── PROVIDED MATERIAL

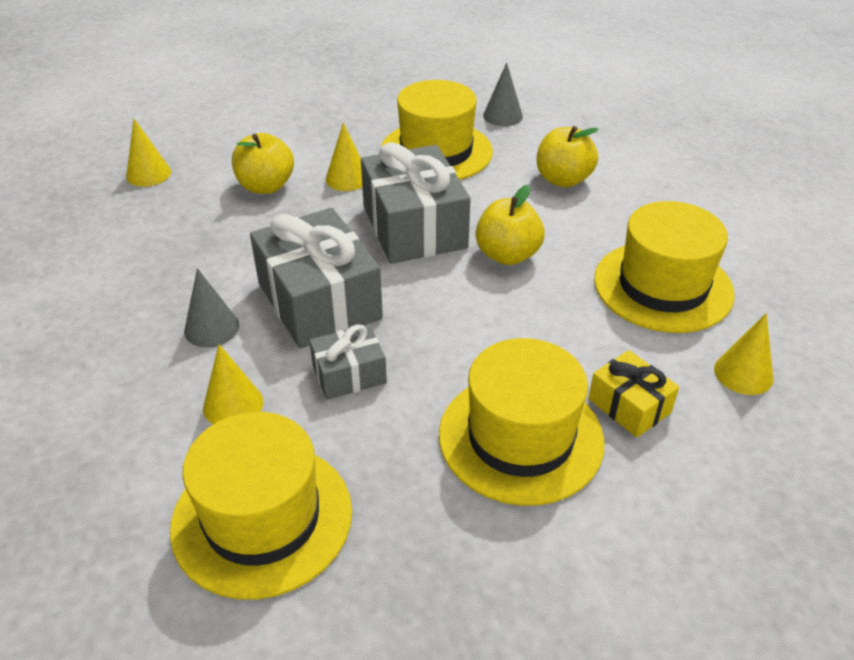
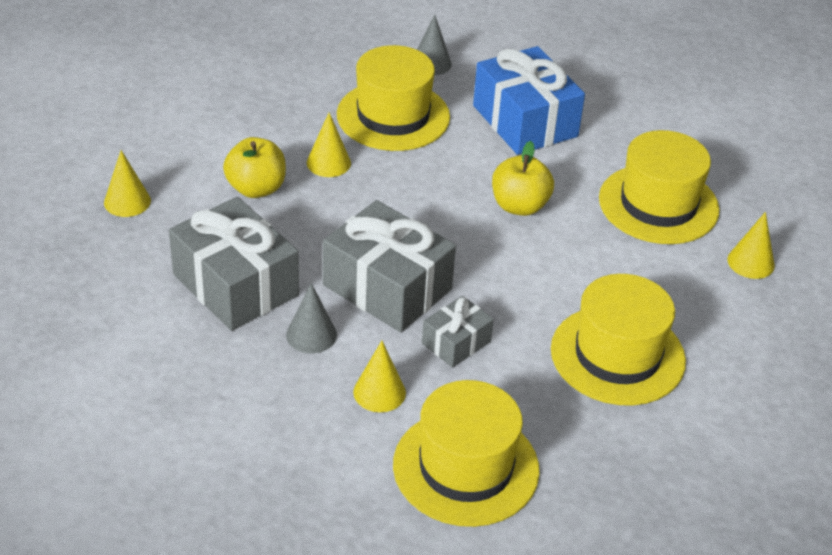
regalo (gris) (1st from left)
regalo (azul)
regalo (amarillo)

────

* **WHAT TO DO**:
A word-for-word restatement of all the lines above is needed, with the pictures omitted.

* **SOLVED PROBLEM**:
regalo (gris) (1st from left)
regalo (azul)
regalo (amarillo)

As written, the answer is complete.